_What is needed:_ Your task is to copy every line of the entries that contains "none".

_Exercise data:_
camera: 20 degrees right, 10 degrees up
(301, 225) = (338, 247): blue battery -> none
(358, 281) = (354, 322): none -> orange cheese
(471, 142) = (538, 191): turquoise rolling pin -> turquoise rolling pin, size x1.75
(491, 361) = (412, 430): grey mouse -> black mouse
--
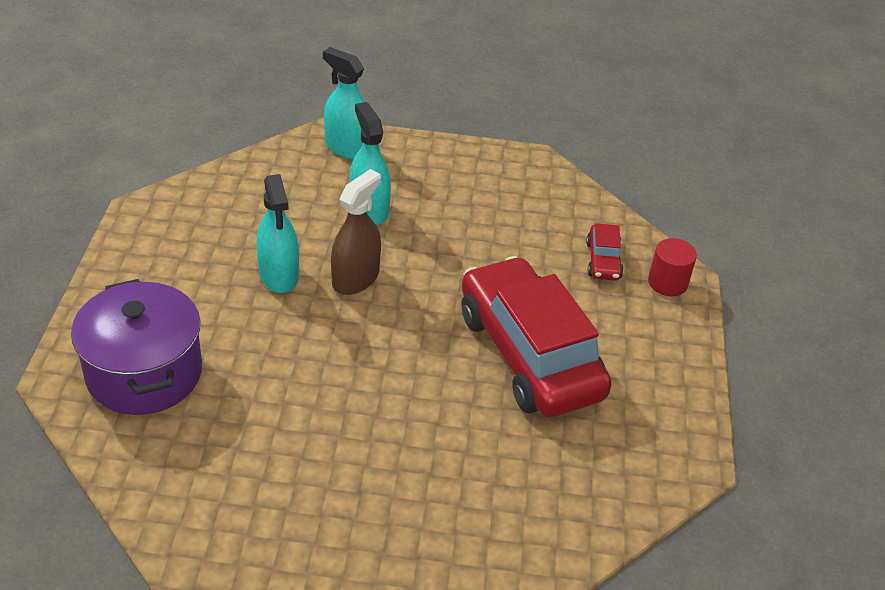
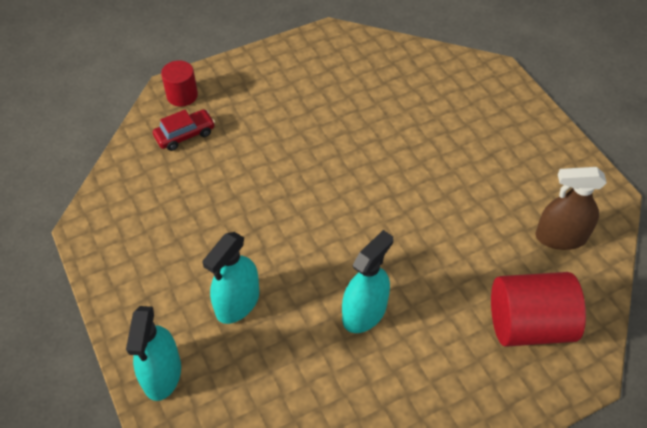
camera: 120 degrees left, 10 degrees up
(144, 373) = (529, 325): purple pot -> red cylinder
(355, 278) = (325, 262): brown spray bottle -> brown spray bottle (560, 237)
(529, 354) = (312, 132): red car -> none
==
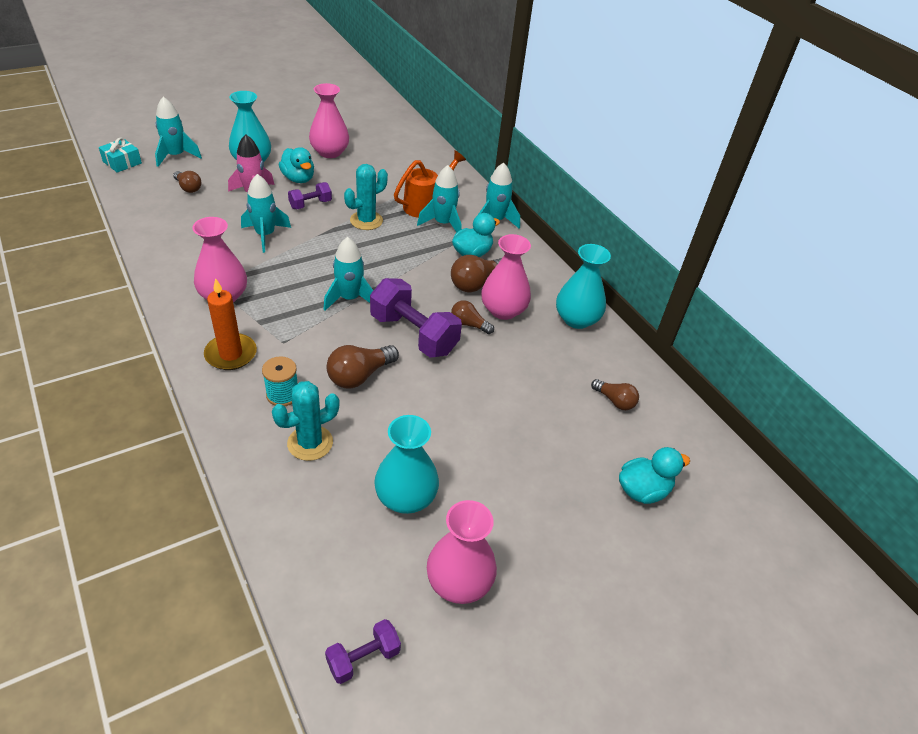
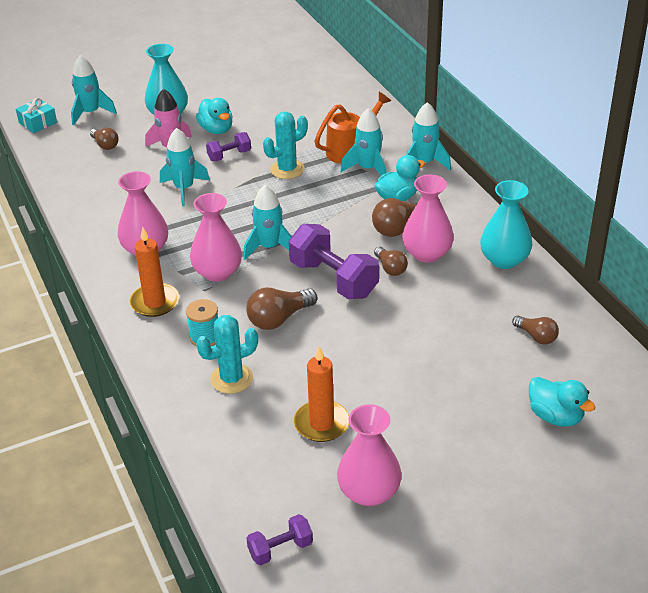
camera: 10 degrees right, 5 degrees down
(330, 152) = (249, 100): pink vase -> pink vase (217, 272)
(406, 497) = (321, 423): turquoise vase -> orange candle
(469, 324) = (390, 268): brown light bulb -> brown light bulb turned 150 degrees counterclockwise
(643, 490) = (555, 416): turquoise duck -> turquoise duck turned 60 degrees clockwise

_Response area:_
(301, 225) = (338, 247): blue battery -> none
(358, 281) = (354, 322): none -> orange cheese
(529, 354) = (312, 132): red car -> none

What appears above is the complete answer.